• [Dataset entries]
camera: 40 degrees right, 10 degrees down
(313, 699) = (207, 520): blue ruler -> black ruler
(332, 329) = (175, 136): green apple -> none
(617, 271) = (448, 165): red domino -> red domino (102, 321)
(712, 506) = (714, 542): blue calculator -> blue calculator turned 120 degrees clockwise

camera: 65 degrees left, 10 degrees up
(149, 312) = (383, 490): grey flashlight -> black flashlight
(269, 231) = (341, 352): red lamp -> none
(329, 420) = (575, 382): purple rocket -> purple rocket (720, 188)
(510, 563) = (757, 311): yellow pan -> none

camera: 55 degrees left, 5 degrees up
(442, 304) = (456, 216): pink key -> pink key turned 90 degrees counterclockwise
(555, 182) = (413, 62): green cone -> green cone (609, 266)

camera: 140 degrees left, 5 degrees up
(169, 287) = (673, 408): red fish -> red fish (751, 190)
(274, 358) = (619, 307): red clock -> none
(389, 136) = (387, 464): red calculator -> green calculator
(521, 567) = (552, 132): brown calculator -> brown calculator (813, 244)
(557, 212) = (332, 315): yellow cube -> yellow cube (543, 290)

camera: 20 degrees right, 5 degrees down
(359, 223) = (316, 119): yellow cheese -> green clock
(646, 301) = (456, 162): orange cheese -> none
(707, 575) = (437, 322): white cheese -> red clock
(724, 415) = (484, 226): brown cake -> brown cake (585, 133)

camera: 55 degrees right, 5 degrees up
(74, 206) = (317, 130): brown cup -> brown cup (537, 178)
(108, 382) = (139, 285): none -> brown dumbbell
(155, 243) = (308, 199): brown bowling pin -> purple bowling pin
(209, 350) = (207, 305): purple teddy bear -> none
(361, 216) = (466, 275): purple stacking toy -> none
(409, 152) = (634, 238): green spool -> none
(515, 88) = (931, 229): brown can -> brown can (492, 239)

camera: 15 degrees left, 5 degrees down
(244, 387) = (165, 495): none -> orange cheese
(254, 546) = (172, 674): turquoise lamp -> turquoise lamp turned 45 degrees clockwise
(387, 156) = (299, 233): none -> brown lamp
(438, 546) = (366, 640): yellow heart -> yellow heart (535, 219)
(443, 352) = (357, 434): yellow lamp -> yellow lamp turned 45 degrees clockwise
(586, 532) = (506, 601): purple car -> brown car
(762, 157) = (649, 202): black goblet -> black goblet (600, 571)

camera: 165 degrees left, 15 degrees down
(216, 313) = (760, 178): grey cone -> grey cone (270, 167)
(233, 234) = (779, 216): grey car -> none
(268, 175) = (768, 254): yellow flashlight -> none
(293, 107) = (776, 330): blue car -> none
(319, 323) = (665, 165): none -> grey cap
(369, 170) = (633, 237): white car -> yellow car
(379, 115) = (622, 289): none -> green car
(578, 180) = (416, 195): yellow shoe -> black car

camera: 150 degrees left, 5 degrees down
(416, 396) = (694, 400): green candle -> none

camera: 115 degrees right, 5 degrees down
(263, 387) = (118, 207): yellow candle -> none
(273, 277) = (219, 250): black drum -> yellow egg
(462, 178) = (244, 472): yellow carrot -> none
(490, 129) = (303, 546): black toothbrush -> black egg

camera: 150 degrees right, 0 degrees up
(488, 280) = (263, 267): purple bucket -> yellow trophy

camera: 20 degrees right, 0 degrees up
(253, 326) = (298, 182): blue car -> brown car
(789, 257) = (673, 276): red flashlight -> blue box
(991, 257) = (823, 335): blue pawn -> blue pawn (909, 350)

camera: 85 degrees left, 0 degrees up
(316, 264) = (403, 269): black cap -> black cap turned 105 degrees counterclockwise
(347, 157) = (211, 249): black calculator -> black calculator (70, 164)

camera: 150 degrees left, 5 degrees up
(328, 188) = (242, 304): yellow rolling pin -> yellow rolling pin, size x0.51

• [TRY IT] The records above are to be reproduced exactly, with nothing left out.

• [TASK RESULT]
camera: 40 degrees right, 10 degrees down
(313, 699) = (207, 520): blue ruler -> black ruler
(332, 329) = (175, 136): green apple -> none
(617, 271) = (448, 165): red domino -> red domino (102, 321)
(712, 506) = (714, 542): blue calculator -> blue calculator turned 120 degrees clockwise

camera: 65 degrees left, 10 degrees up
(149, 312) = (383, 490): grey flashlight -> black flashlight
(269, 231) = (341, 352): red lamp -> none
(329, 420) = (575, 382): purple rocket -> purple rocket (720, 188)
(510, 563) = (757, 311): yellow pan -> none

camera: 55 degrees left, 5 degrees up
(442, 304) = (456, 216): pink key -> pink key turned 90 degrees counterclockwise
(555, 182) = (413, 62): green cone -> green cone (609, 266)

camera: 140 degrees left, 5 degrees up
(169, 287) = (673, 408): red fish -> red fish (751, 190)
(274, 358) = (619, 307): red clock -> none
(389, 136) = (387, 464): red calculator -> green calculator
(521, 567) = (552, 132): brown calculator -> brown calculator (813, 244)
(557, 212) = (332, 315): yellow cube -> yellow cube (543, 290)

camera: 20 degrees right, 5 degrees down
(359, 223) = (316, 119): yellow cheese -> green clock
(646, 301) = (456, 162): orange cheese -> none
(707, 575) = (437, 322): white cheese -> red clock
(724, 415) = (484, 226): brown cake -> brown cake (585, 133)

camera: 55 degrees right, 5 degrees up
(74, 206) = (317, 130): brown cup -> brown cup (537, 178)
(108, 382) = (139, 285): none -> brown dumbbell
(155, 243) = (308, 199): brown bowling pin -> purple bowling pin
(209, 350) = (207, 305): purple teddy bear -> none
(361, 216) = (466, 275): purple stacking toy -> none
(409, 152) = (634, 238): green spool -> none
(515, 88) = (931, 229): brown can -> brown can (492, 239)

camera: 15 degrees left, 5 degrees down
(244, 387) = (165, 495): none -> orange cheese
(254, 546) = (172, 674): turquoise lamp -> turquoise lamp turned 45 degrees clockwise
(387, 156) = (299, 233): none -> brown lamp
(438, 546) = (366, 640): yellow heart -> yellow heart (535, 219)
(443, 352) = (357, 434): yellow lamp -> yellow lamp turned 45 degrees clockwise
(586, 532) = (506, 601): purple car -> brown car
(762, 157) = (649, 202): black goblet -> black goblet (600, 571)

camera: 165 degrees left, 15 degrees down
(216, 313) = (760, 178): grey cone -> grey cone (270, 167)
(233, 234) = (779, 216): grey car -> none
(268, 175) = (768, 254): yellow flashlight -> none
(293, 107) = (776, 330): blue car -> none
(319, 323) = (665, 165): none -> grey cap
(369, 170) = (633, 237): white car -> yellow car
(379, 115) = (622, 289): none -> green car
(578, 180) = (416, 195): yellow shoe -> black car

camera: 150 degrees left, 5 degrees down
(416, 396) = (694, 400): green candle -> none

camera: 115 degrees right, 5 degrees down
(263, 387) = (118, 207): yellow candle -> none
(273, 277) = (219, 250): black drum -> yellow egg
(462, 178) = (244, 472): yellow carrot -> none
(490, 129) = (303, 546): black toothbrush -> black egg

camera: 150 degrees right, 0 degrees up
(488, 280) = (263, 267): purple bucket -> yellow trophy

camera: 20 degrees right, 0 degrees up
(253, 326) = (298, 182): blue car -> brown car
(789, 257) = (673, 276): red flashlight -> blue box
(991, 257) = (823, 335): blue pawn -> blue pawn (909, 350)

camera: 85 degrees left, 0 degrees up
(316, 264) = (403, 269): black cap -> black cap turned 105 degrees counterclockwise
(347, 157) = (211, 249): black calculator -> black calculator (70, 164)

camera: 150 degrees left, 5 degrees up
(328, 188) = (242, 304): yellow rolling pin -> yellow rolling pin, size x0.51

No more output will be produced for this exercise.